[Entries taken from a collection]
• • • •
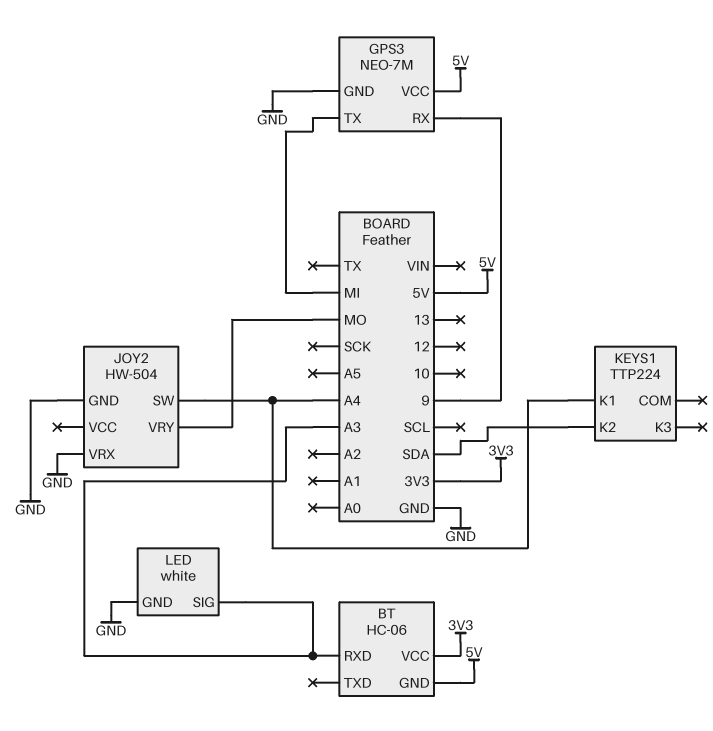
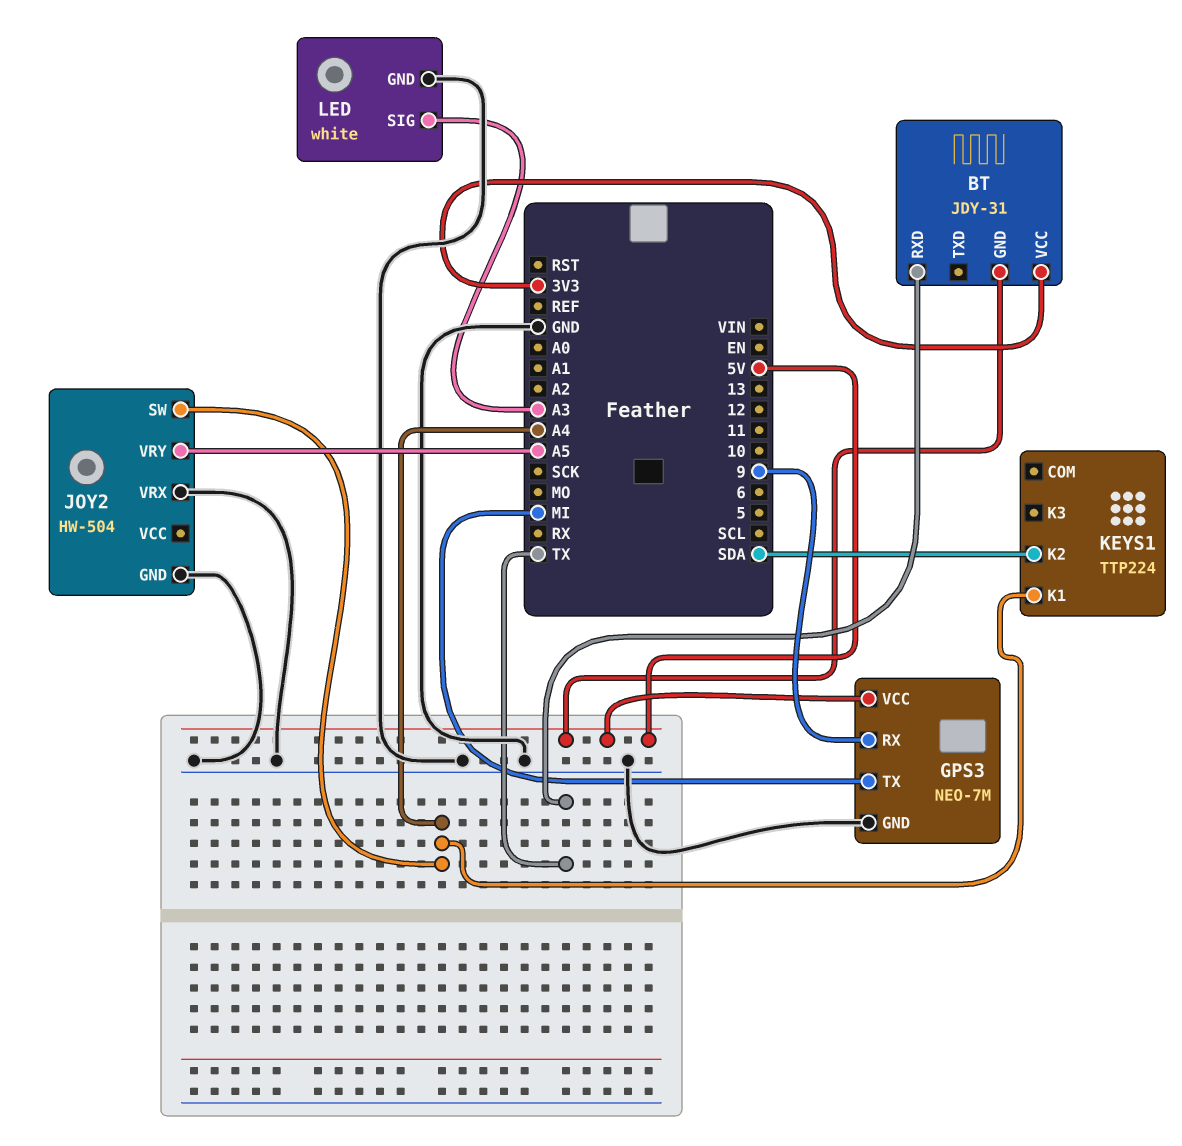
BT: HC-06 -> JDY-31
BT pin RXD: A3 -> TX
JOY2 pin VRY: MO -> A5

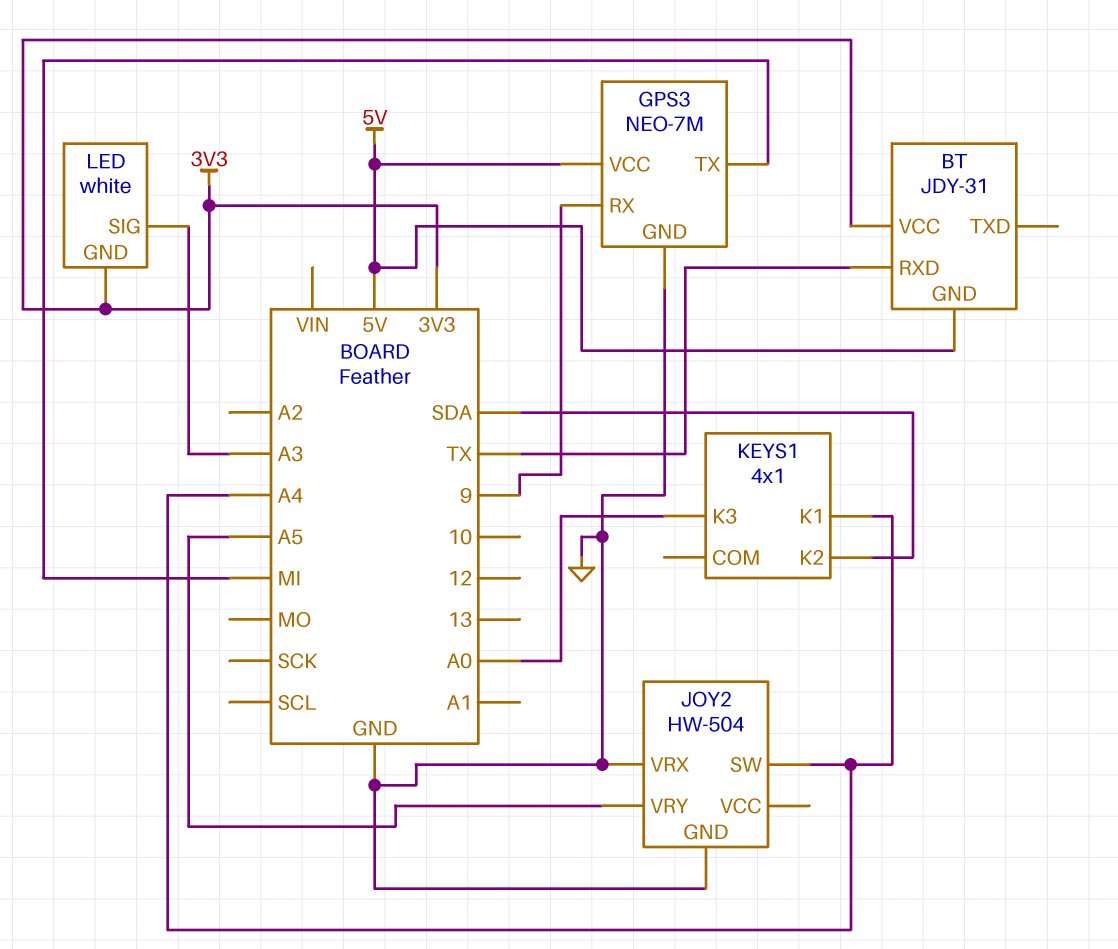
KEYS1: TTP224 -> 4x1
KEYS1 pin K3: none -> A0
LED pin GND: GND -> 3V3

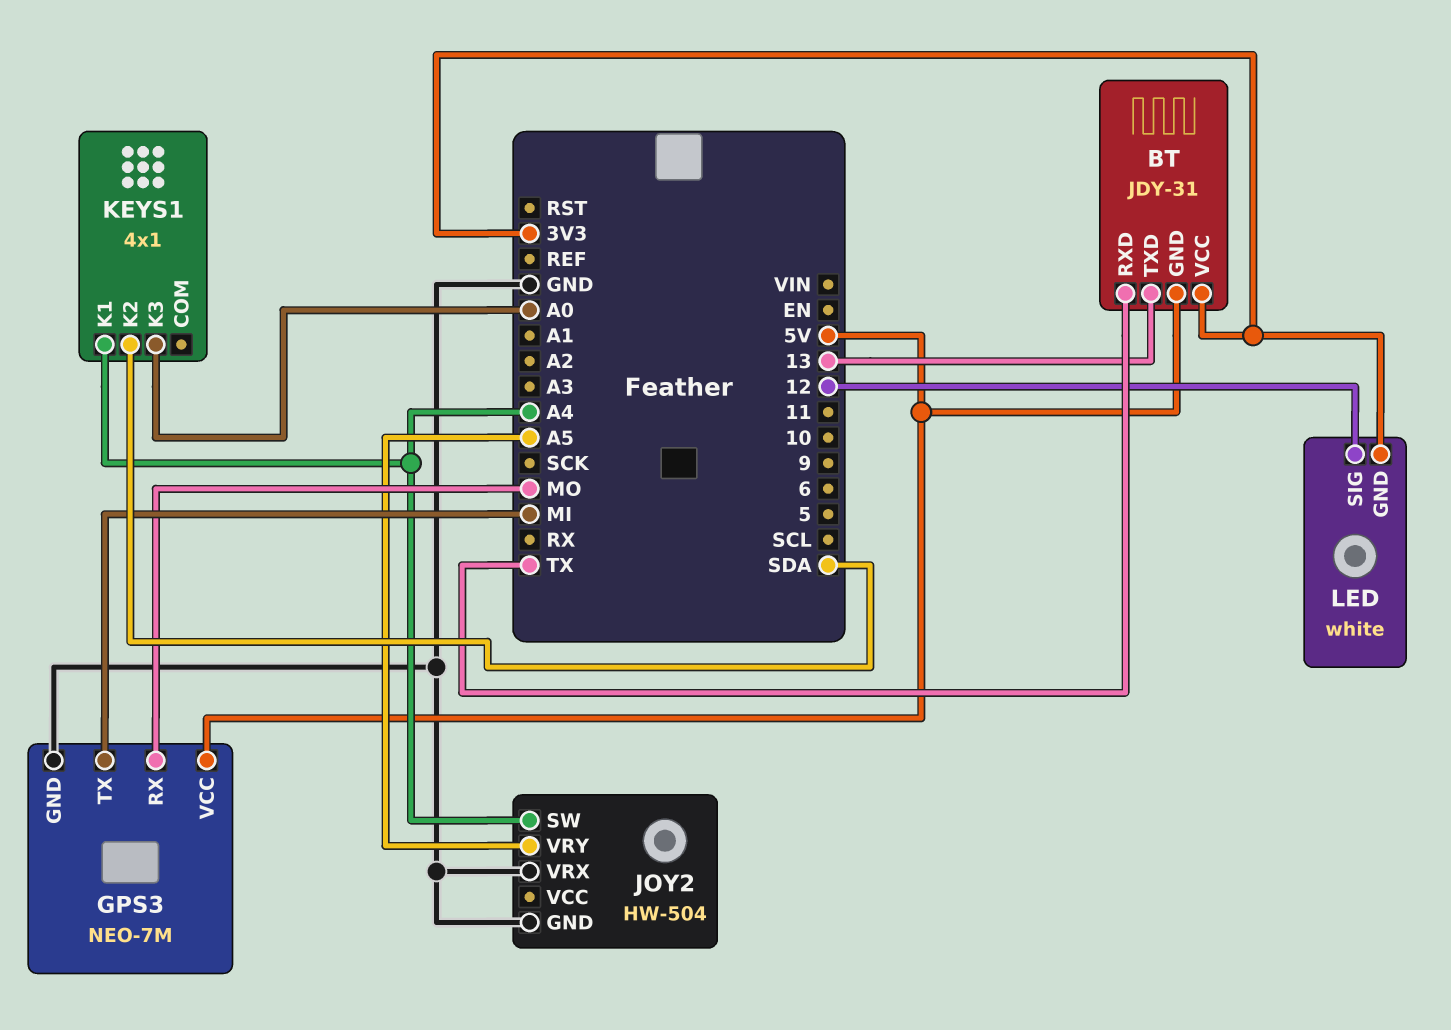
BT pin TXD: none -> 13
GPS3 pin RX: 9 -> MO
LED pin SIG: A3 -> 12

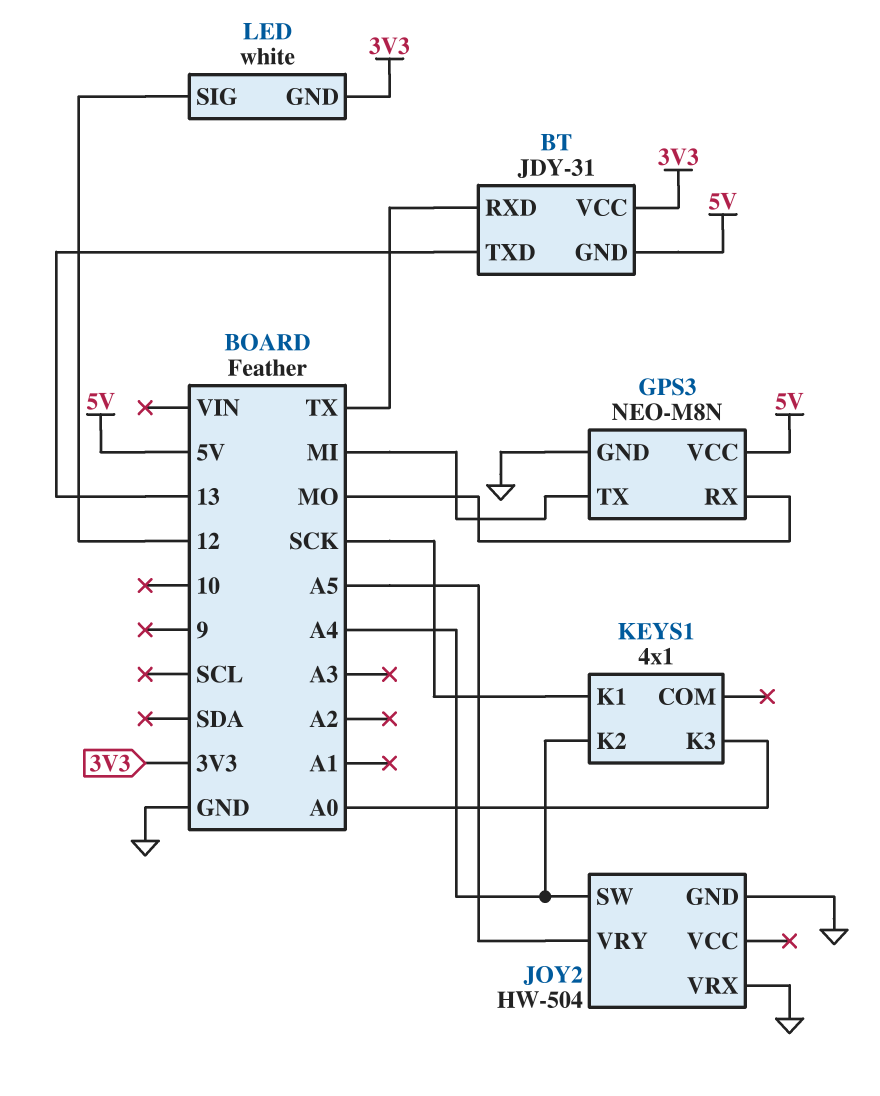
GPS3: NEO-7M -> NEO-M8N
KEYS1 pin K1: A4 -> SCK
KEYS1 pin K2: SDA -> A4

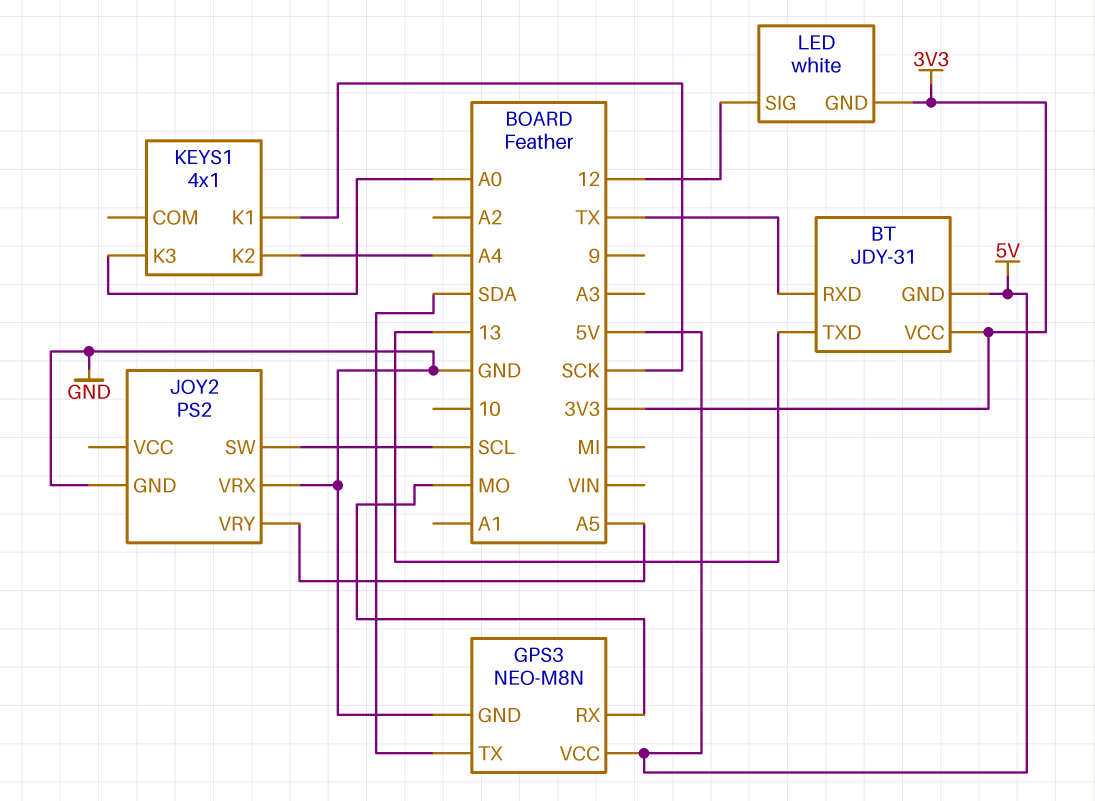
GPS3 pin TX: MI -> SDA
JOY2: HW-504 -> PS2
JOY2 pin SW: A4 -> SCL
• • • •
WHAT THE TASK ASKS: Every line above should be output exactly, except for the pictures.

FINISHED TASK:
BT: HC-06 -> JDY-31
BT pin RXD: A3 -> TX
JOY2 pin VRY: MO -> A5

KEYS1: TTP224 -> 4x1
KEYS1 pin K3: none -> A0
LED pin GND: GND -> 3V3

BT pin TXD: none -> 13
GPS3 pin RX: 9 -> MO
LED pin SIG: A3 -> 12

GPS3: NEO-7M -> NEO-M8N
KEYS1 pin K1: A4 -> SCK
KEYS1 pin K2: SDA -> A4

GPS3 pin TX: MI -> SDA
JOY2: HW-504 -> PS2
JOY2 pin SW: A4 -> SCL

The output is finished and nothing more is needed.